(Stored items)
+---+

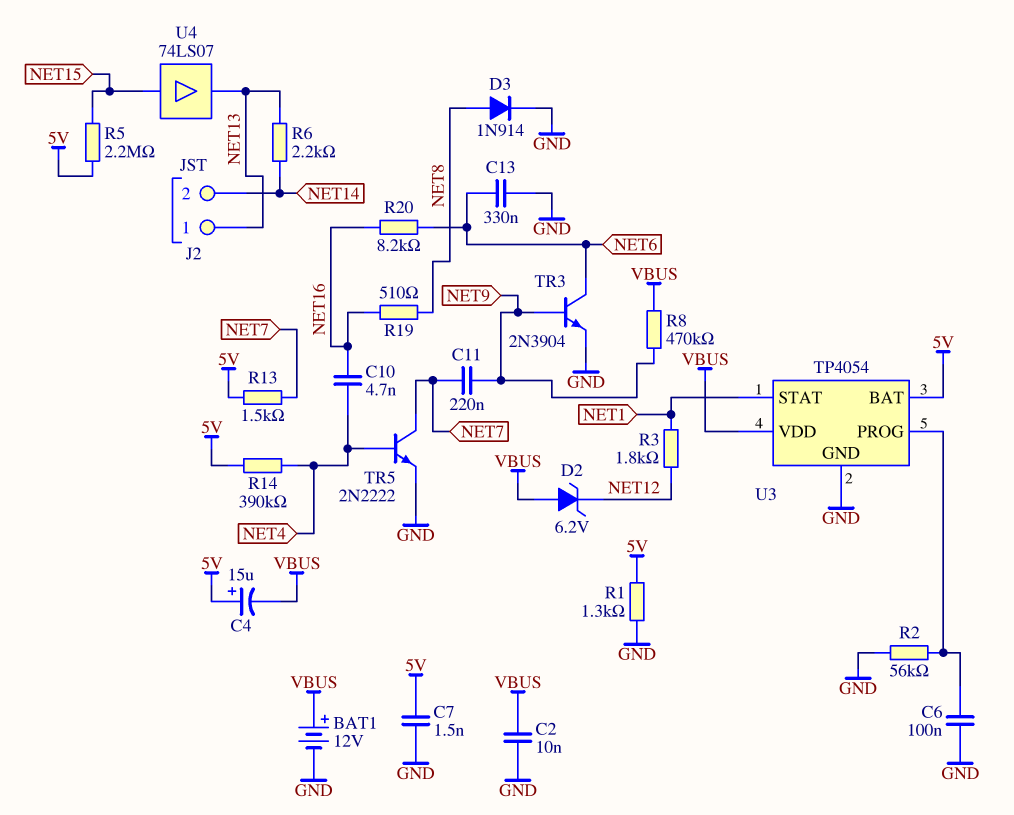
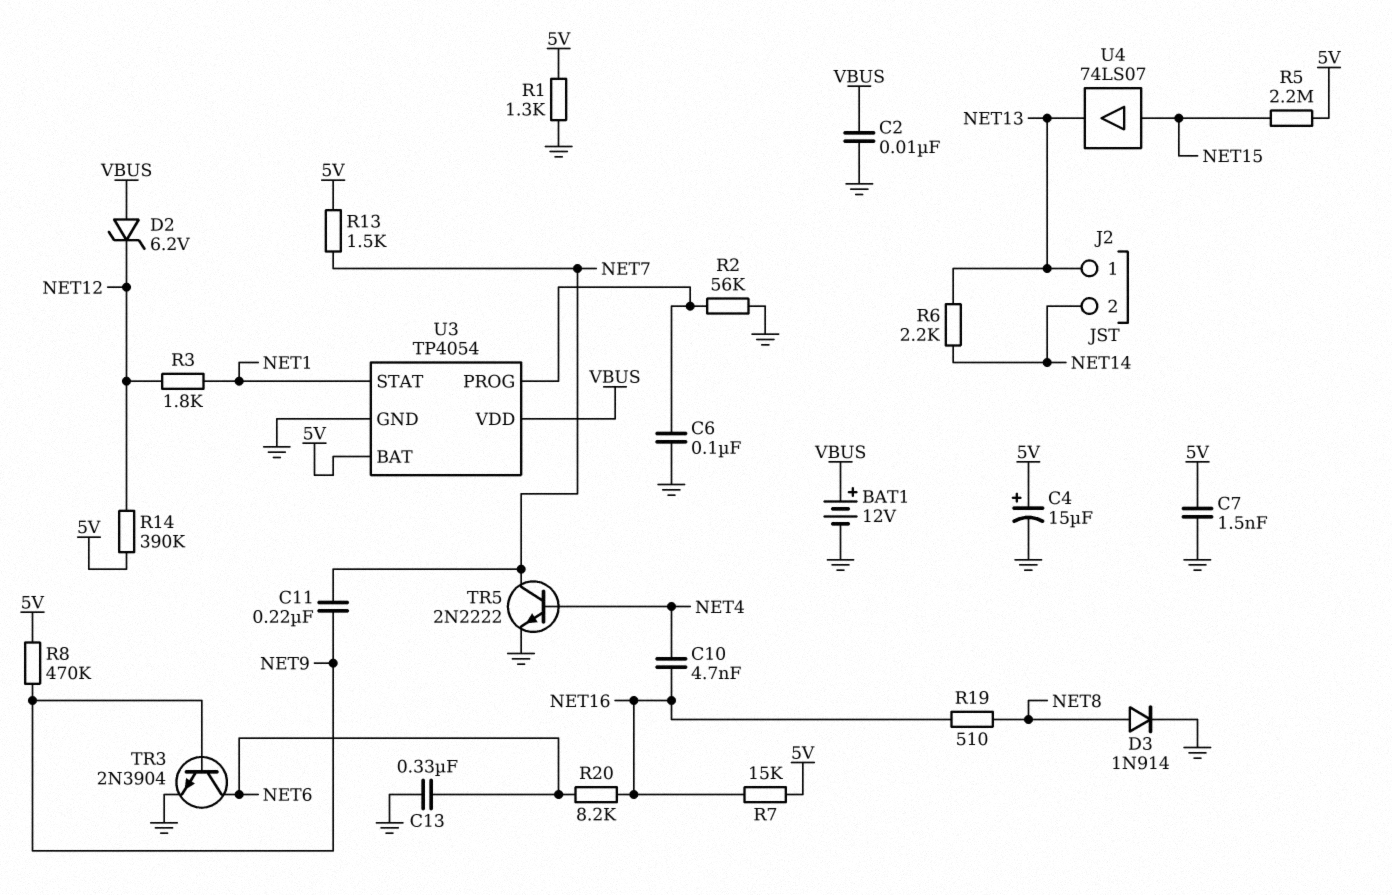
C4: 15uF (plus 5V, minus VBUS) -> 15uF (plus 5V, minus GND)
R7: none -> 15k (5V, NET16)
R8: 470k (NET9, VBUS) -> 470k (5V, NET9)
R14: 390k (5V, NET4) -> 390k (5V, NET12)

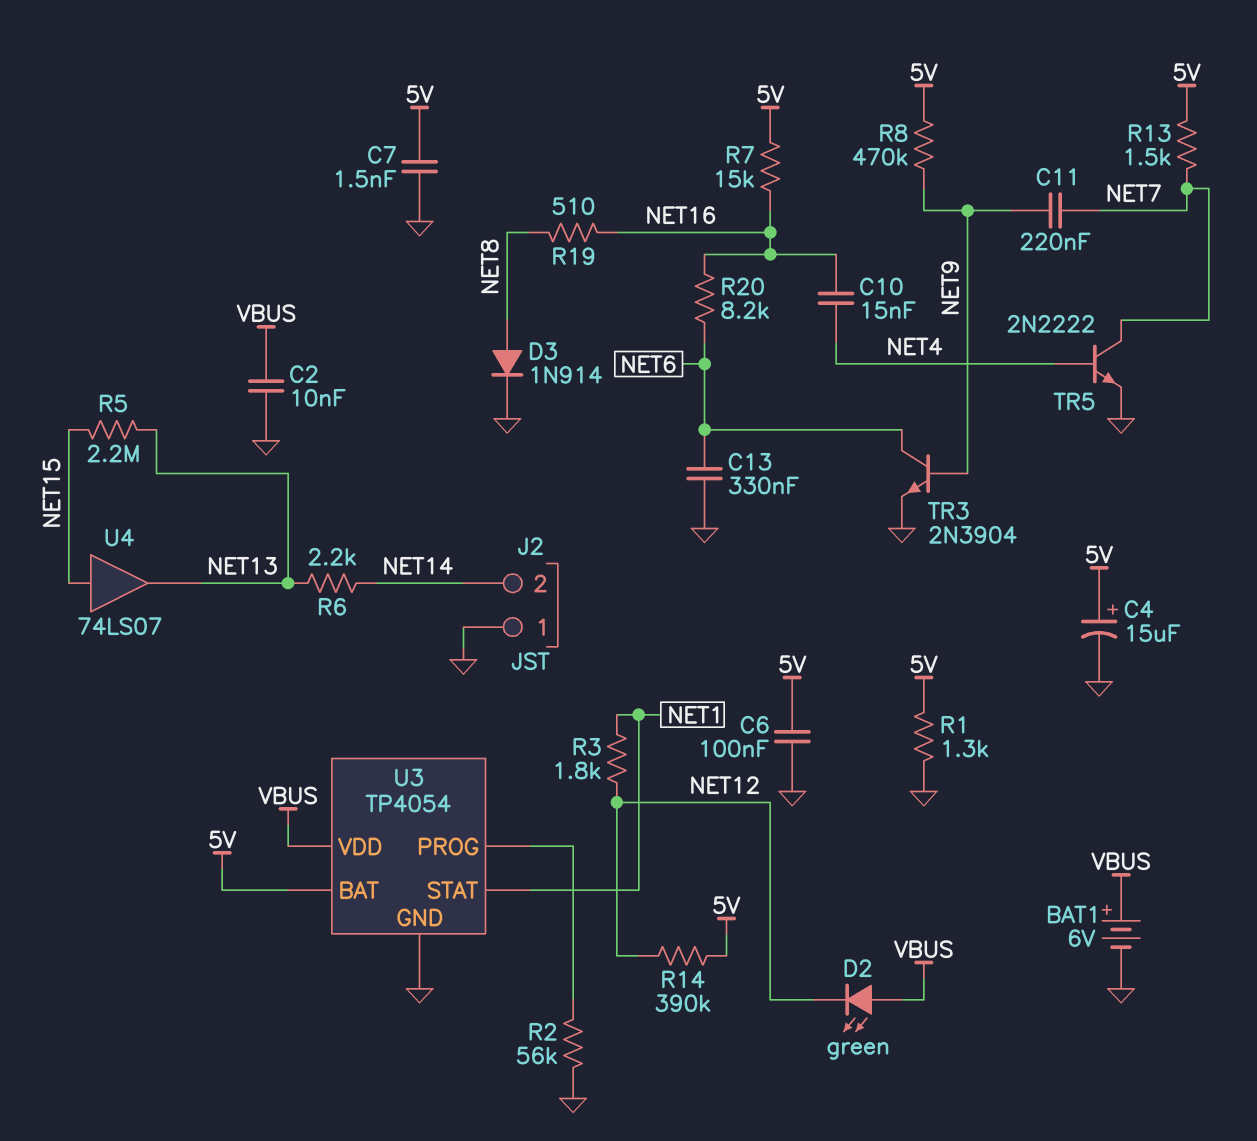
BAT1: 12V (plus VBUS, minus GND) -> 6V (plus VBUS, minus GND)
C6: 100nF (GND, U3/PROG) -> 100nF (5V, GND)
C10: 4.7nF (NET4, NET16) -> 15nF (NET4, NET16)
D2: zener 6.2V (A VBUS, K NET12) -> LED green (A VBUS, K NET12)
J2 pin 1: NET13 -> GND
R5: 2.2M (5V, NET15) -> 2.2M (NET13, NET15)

+---+

Assignment -> Number of lines above with the word "plus": state it alone.

Solved problem -> 2